Task directions:
From the first line to the last, restate the records word for word, skipping the pictures.

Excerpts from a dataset

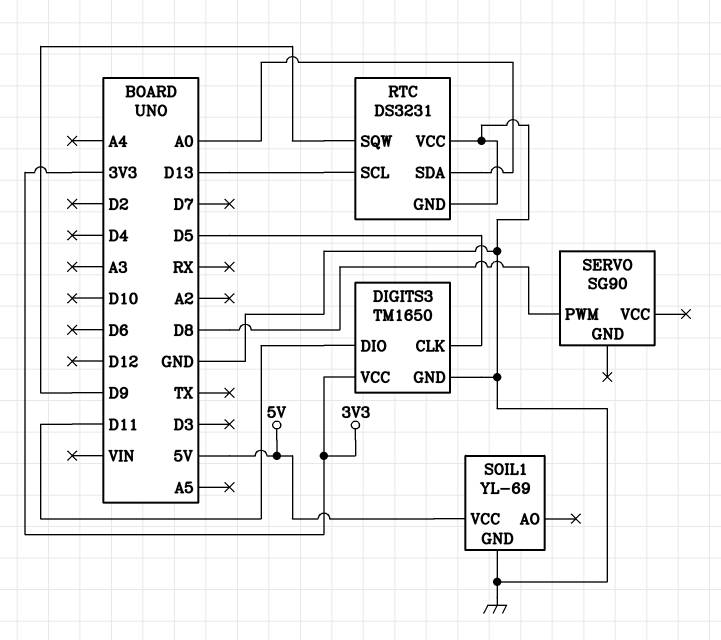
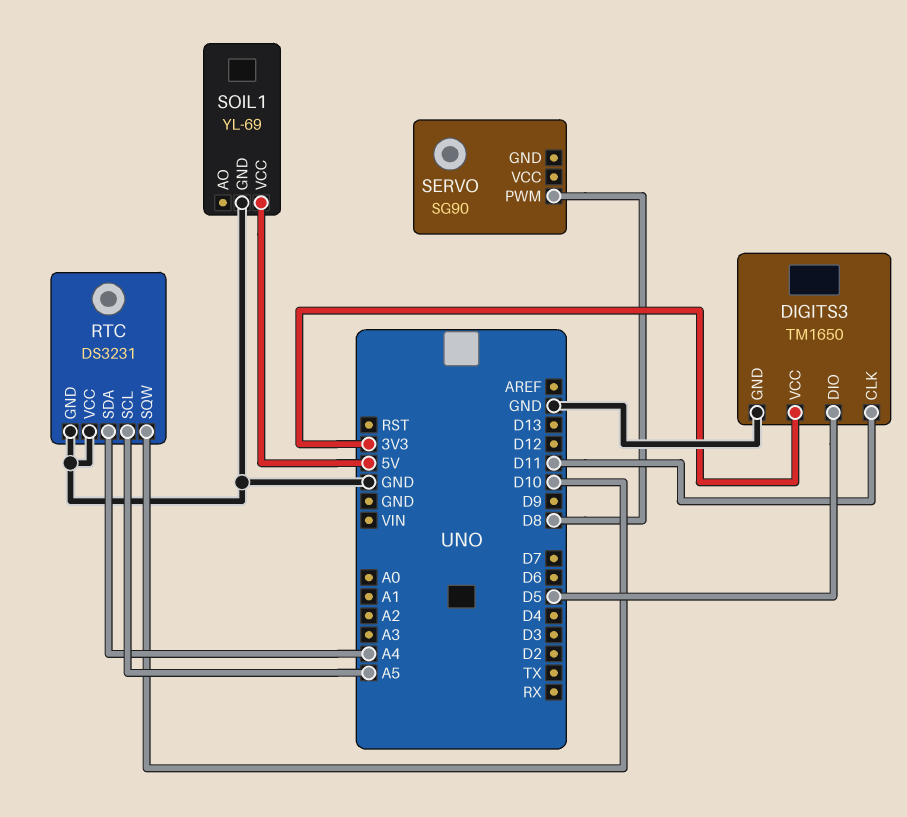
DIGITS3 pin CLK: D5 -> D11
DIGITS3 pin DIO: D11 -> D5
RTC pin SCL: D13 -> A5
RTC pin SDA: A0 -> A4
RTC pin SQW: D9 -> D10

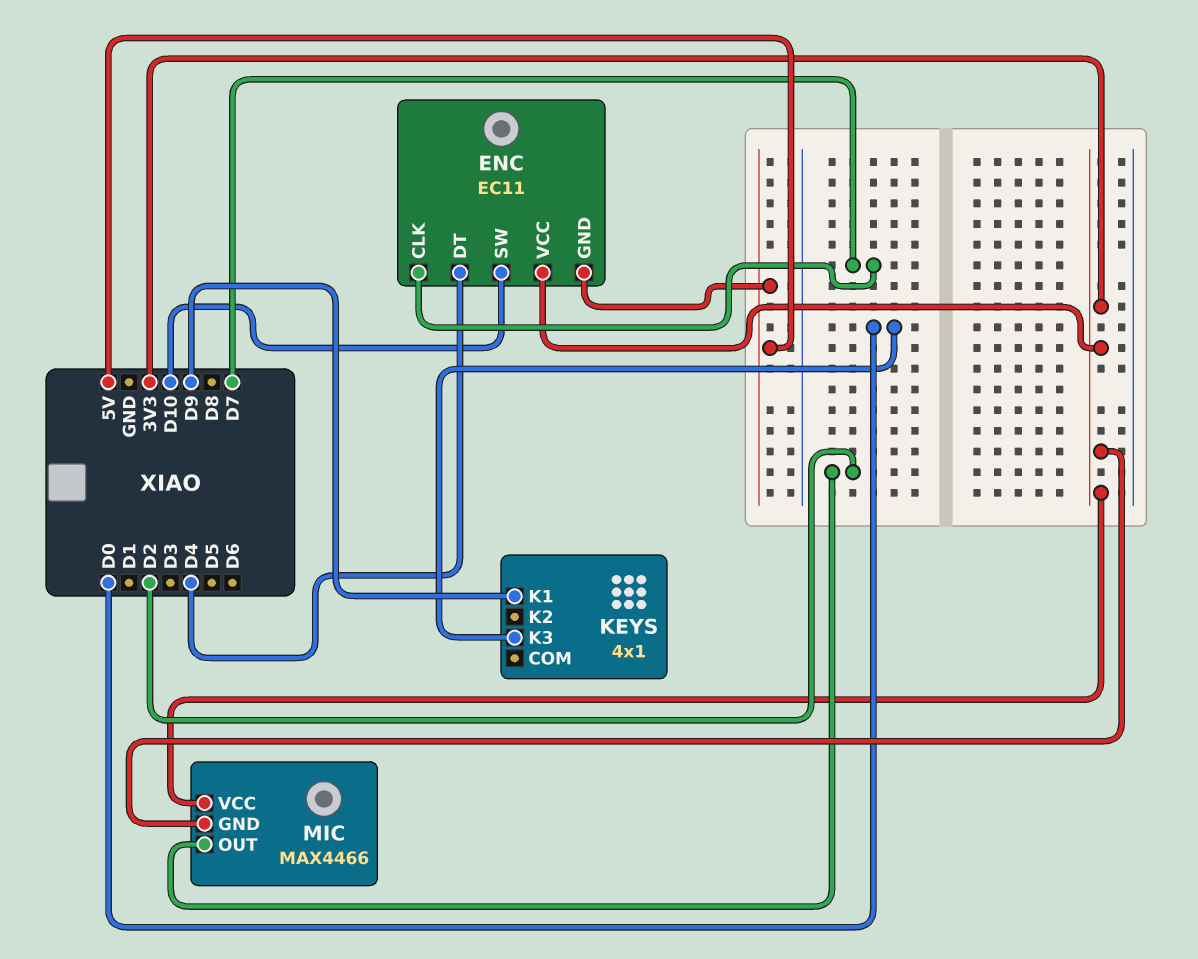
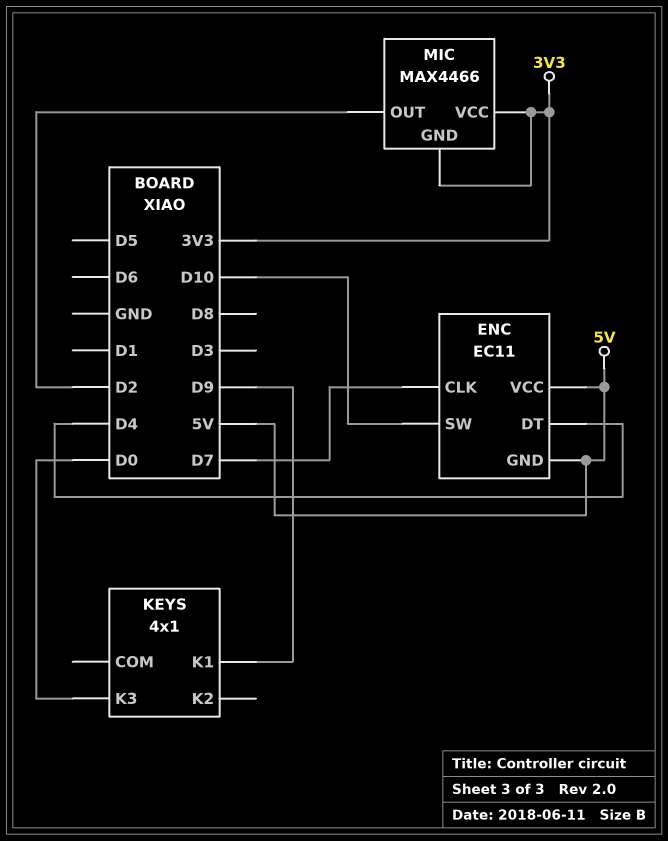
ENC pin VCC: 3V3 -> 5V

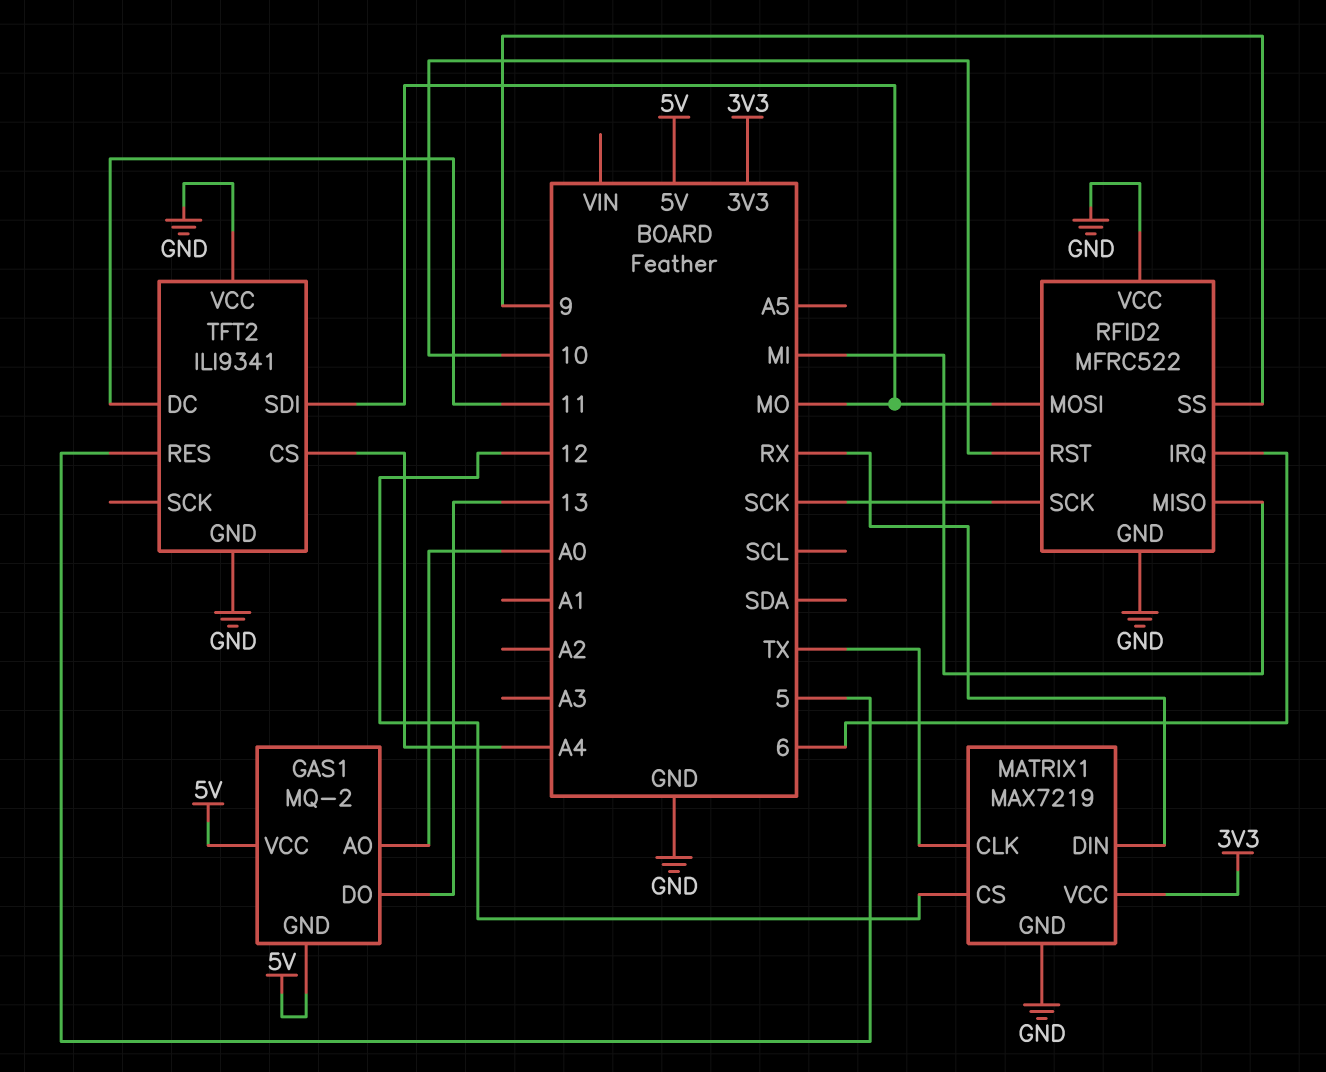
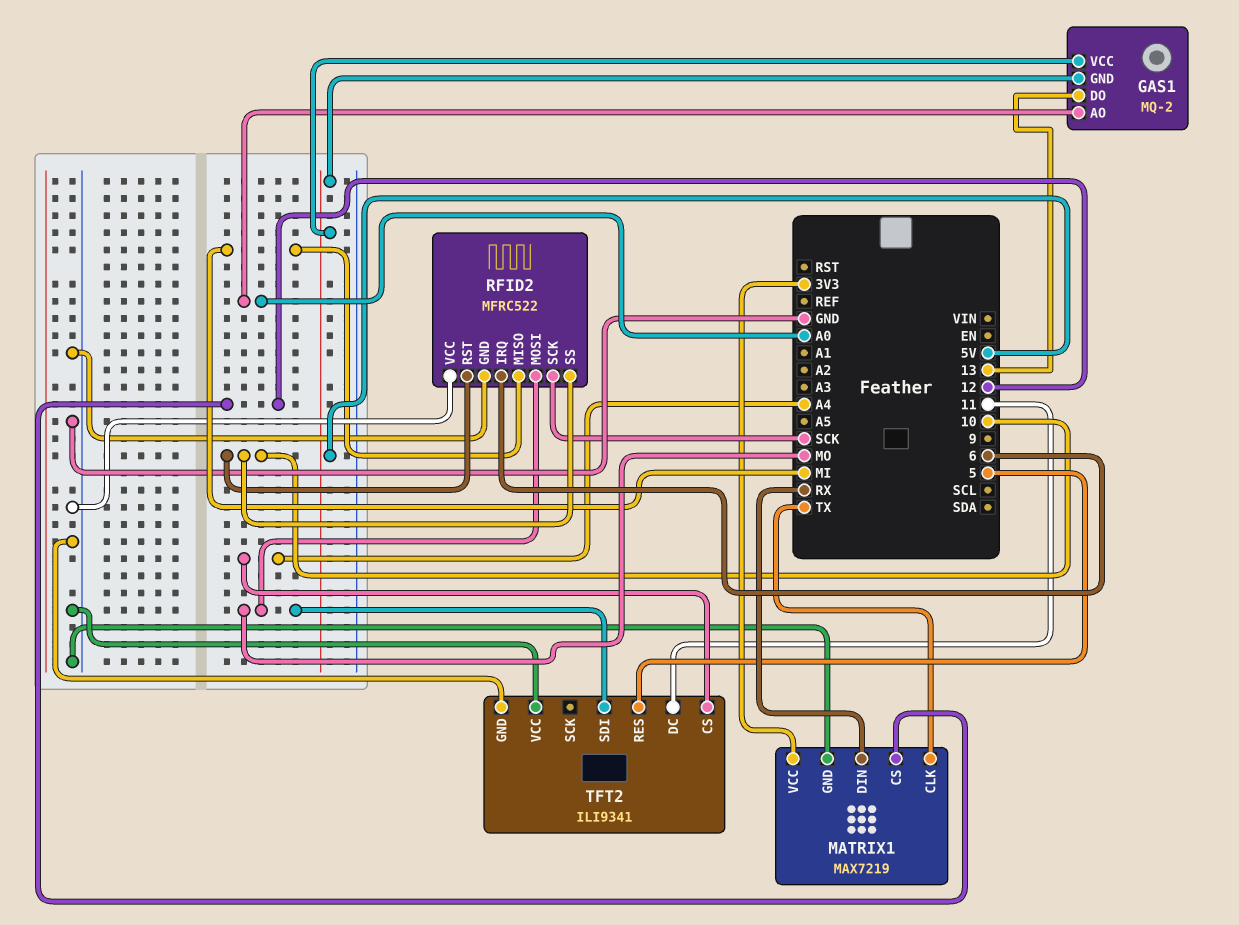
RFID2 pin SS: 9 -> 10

Result of the task:
DIGITS3 pin CLK: D5 -> D11
DIGITS3 pin DIO: D11 -> D5
RTC pin SCL: D13 -> A5
RTC pin SDA: A0 -> A4
RTC pin SQW: D9 -> D10

ENC pin VCC: 3V3 -> 5V

RFID2 pin SS: 9 -> 10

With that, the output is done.